**What to work on:**
Below is a block of entries; repeat exactly the lines starting at the line that contains "(531, 204) = (796, 181): black" and ending at the line that contains "(84, 136) = (693, 137): red", both included.

**Exercise material:**
════

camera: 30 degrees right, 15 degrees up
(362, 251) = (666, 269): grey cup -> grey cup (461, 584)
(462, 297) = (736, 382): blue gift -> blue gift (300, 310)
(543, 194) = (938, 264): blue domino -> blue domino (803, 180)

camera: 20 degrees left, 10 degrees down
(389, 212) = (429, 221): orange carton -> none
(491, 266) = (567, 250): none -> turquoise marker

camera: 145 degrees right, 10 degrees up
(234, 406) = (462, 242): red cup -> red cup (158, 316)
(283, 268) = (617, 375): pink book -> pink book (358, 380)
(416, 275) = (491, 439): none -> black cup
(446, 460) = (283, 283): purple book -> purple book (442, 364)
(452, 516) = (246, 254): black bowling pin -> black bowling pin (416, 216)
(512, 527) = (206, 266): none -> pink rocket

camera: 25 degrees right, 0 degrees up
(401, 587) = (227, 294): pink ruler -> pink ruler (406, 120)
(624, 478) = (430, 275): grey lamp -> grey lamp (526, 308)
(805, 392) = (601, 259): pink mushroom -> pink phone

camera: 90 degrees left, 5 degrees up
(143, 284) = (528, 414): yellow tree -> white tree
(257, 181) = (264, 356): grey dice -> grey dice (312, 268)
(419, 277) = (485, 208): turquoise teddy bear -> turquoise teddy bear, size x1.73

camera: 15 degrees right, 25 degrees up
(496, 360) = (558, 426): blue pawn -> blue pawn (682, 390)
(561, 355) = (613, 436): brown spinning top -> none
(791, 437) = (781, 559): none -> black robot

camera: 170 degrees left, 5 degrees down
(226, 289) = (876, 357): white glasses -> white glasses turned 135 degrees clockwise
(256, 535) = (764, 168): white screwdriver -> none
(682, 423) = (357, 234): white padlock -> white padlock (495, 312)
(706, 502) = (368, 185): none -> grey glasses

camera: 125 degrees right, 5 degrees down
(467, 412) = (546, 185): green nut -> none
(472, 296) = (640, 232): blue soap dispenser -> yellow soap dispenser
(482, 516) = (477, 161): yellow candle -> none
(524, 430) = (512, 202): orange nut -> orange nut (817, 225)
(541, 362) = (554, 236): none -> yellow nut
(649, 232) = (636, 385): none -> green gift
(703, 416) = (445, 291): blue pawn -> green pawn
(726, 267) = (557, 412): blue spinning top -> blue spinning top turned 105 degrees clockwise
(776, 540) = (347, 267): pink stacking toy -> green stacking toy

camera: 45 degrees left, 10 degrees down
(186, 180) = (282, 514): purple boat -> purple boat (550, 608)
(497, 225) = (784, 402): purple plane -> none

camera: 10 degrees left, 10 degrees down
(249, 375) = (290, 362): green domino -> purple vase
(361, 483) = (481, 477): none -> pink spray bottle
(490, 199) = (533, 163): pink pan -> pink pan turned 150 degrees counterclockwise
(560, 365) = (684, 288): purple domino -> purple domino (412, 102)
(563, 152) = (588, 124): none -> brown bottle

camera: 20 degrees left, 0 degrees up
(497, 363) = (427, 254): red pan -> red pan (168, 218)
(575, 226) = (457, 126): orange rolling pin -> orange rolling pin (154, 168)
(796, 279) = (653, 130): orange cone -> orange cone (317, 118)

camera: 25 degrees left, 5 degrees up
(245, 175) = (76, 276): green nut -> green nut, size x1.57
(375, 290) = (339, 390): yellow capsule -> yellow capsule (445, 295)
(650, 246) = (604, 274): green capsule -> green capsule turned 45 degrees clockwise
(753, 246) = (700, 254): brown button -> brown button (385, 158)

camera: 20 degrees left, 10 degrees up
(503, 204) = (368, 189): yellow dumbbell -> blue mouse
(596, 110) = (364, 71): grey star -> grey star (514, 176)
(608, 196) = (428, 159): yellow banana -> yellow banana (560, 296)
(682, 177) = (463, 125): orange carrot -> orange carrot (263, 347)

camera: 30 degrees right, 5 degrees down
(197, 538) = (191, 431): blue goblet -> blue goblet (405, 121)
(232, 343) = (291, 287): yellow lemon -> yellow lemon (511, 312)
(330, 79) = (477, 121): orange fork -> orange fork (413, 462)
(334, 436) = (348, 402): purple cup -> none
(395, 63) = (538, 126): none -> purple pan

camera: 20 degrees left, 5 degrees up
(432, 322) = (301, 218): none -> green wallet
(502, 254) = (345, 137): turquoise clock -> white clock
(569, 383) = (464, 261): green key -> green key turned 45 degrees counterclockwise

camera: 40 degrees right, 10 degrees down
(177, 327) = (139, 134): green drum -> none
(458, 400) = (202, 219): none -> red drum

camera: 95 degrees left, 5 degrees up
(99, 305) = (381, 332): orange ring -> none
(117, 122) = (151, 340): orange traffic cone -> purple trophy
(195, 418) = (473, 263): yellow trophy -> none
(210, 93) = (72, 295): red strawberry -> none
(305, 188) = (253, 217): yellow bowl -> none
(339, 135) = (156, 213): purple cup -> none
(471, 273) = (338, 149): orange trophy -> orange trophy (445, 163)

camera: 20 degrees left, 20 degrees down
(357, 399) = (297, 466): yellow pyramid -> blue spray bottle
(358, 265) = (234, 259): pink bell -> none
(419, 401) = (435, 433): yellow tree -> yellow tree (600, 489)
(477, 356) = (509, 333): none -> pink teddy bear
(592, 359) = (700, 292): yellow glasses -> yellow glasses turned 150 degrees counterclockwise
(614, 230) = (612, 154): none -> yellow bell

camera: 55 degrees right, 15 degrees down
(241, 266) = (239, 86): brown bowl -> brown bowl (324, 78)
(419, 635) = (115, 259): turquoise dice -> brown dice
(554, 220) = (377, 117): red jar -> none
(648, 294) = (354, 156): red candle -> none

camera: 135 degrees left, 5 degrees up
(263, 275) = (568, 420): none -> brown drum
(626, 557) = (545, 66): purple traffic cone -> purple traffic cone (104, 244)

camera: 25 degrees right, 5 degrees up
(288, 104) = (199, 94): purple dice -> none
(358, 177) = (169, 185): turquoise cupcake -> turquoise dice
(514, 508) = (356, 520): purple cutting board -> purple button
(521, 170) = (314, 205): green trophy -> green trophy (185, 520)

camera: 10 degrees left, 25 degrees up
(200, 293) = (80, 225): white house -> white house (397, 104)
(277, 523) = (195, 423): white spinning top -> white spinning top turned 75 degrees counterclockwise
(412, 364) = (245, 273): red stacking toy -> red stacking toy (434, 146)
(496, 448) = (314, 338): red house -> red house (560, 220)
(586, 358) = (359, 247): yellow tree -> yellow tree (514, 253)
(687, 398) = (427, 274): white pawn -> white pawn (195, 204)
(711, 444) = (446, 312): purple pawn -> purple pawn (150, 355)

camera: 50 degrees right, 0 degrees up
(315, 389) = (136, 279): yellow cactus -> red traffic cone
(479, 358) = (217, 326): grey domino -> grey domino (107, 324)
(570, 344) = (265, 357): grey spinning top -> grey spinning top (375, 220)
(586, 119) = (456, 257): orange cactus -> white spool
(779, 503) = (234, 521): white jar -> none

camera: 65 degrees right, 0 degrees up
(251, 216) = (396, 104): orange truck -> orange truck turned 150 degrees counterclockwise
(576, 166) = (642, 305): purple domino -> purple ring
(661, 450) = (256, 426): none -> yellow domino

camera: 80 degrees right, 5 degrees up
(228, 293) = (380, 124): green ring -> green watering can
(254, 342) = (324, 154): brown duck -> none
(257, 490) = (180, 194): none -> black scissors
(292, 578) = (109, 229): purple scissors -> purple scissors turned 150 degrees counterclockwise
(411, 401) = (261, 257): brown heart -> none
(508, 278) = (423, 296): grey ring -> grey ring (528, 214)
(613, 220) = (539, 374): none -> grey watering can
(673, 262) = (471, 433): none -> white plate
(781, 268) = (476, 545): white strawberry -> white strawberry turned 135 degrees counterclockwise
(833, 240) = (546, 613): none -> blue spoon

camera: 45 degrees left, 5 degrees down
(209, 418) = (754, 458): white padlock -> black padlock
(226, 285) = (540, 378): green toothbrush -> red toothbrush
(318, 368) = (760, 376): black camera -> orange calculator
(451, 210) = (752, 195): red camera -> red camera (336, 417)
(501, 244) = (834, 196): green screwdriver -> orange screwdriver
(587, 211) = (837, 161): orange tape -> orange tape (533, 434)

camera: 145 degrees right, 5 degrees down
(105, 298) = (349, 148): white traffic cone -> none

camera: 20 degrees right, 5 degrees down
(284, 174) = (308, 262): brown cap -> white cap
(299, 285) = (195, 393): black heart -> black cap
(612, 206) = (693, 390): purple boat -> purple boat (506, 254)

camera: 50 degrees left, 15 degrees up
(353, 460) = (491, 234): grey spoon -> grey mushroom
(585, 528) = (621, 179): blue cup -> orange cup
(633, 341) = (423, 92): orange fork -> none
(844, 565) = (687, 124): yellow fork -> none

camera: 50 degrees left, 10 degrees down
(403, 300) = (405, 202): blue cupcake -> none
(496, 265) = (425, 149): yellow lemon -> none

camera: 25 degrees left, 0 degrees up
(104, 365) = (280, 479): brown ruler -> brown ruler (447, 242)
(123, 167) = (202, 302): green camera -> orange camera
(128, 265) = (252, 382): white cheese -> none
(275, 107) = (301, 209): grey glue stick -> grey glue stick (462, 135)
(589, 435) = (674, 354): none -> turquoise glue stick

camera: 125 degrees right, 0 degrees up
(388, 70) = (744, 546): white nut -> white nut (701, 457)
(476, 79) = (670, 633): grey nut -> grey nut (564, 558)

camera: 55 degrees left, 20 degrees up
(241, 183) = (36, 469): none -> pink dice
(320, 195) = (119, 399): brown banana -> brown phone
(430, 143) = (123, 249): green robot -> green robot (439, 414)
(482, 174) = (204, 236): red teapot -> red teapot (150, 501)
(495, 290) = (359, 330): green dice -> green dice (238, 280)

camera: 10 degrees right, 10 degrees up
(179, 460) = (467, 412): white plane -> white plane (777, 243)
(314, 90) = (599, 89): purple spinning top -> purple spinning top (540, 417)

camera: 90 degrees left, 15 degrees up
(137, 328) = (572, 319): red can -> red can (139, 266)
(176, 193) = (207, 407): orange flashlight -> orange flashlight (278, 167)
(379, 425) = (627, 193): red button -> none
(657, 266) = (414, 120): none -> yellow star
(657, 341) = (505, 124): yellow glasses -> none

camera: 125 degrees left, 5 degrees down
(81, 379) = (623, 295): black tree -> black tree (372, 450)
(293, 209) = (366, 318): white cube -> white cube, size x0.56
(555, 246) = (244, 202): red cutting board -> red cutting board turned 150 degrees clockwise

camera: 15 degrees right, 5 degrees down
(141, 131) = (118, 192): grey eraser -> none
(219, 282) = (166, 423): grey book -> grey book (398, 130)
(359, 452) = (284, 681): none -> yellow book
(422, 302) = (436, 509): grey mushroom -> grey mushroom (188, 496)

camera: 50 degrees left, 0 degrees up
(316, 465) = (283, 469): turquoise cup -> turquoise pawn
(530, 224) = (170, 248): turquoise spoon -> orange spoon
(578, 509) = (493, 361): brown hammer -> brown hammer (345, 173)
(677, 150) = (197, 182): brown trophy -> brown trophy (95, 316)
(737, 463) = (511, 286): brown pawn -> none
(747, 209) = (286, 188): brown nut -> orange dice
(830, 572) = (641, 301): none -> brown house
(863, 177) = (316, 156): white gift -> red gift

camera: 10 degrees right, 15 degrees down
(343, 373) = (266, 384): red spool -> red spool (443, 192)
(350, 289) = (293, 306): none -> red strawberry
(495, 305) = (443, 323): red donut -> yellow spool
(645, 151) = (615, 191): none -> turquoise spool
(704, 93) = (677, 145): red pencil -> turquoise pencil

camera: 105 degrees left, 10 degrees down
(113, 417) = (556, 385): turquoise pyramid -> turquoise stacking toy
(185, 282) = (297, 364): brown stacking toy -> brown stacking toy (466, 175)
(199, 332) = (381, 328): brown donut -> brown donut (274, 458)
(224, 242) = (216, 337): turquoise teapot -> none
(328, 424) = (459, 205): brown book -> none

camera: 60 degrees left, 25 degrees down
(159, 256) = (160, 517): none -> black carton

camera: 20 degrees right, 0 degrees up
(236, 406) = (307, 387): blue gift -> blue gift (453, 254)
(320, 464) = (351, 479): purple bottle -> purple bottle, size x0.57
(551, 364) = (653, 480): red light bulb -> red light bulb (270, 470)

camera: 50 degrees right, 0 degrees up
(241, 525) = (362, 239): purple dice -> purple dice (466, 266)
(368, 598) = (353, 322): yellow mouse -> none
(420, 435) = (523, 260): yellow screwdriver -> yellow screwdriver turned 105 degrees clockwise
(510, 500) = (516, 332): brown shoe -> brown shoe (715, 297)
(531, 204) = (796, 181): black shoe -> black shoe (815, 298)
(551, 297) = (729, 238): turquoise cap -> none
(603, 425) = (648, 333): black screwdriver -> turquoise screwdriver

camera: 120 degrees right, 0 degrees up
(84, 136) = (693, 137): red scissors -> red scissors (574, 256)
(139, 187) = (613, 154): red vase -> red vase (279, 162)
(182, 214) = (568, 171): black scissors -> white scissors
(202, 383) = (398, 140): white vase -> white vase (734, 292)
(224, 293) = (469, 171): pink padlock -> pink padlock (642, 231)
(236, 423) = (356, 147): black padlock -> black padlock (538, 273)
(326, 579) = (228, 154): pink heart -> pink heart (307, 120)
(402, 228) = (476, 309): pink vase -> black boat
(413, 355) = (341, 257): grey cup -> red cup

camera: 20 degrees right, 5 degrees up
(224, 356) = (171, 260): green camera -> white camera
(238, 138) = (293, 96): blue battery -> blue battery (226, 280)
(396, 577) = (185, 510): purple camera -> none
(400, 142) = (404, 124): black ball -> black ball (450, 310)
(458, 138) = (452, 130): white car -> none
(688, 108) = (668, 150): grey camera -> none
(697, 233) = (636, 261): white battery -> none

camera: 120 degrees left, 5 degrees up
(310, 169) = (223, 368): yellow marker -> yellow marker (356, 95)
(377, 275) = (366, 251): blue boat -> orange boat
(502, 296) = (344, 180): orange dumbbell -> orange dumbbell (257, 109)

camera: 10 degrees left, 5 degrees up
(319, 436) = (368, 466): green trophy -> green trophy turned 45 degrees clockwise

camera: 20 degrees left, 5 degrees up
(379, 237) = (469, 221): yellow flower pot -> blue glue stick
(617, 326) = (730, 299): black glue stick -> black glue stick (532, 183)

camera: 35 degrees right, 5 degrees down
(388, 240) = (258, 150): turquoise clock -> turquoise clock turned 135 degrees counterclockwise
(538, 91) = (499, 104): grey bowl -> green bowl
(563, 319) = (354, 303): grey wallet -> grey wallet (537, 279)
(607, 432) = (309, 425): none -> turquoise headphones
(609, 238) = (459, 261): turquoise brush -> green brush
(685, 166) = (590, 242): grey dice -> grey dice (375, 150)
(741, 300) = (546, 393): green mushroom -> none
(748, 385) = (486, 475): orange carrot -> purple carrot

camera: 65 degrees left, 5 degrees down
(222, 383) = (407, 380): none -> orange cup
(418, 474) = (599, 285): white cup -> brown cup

════

**Solution:**
(531, 204) = (796, 181): black shoe -> black shoe (815, 298)
(551, 297) = (729, 238): turquoise cap -> none
(603, 425) = (648, 333): black screwdriver -> turquoise screwdriver

camera: 120 degrees right, 0 degrees up
(84, 136) = (693, 137): red scissors -> red scissors (574, 256)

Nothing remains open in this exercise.